Reproduce the data below verbatim from the line containing "turquoise tenpin [432, 227] -> none" through its final line, and produce nothing more.
[Dataset records Boundary: Start]
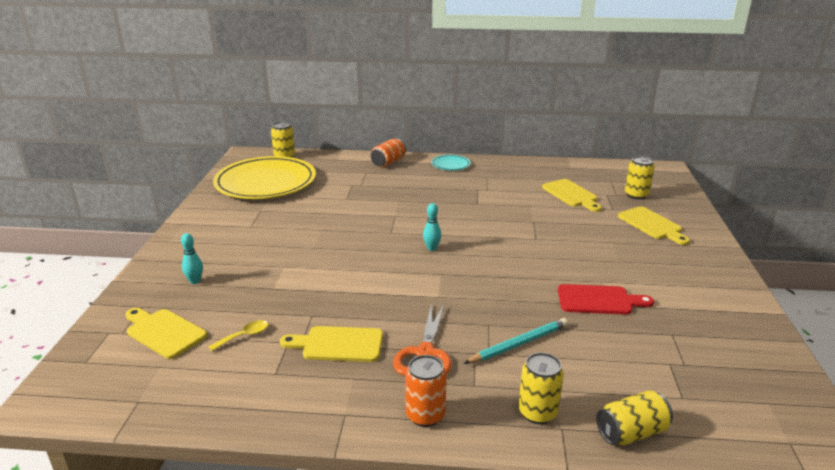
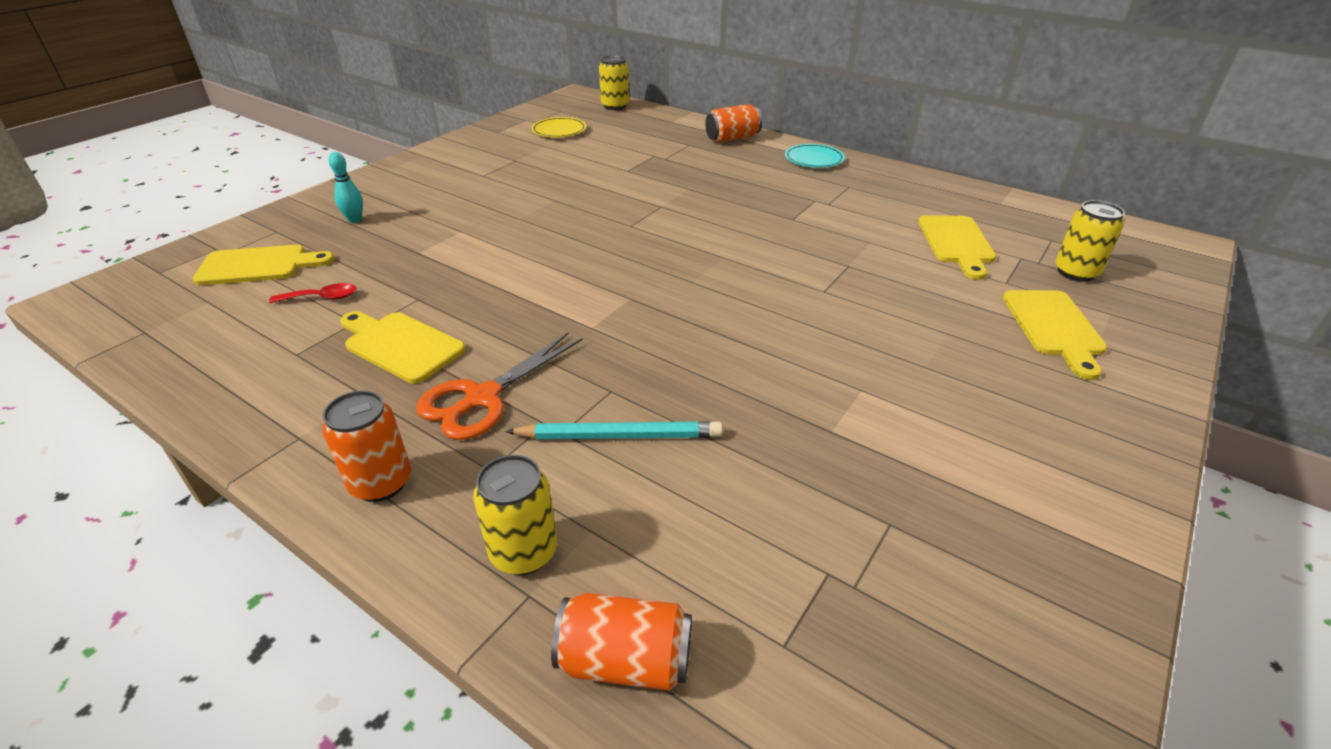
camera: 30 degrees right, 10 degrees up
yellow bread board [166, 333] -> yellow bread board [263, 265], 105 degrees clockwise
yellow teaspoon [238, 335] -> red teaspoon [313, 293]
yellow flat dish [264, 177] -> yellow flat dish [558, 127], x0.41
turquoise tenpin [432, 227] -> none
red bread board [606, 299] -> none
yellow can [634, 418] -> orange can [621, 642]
[Dataset records Boundary: End]
● **Written answer**
turquoise tenpin [432, 227] -> none
red bread board [606, 299] -> none
yellow can [634, 418] -> orange can [621, 642]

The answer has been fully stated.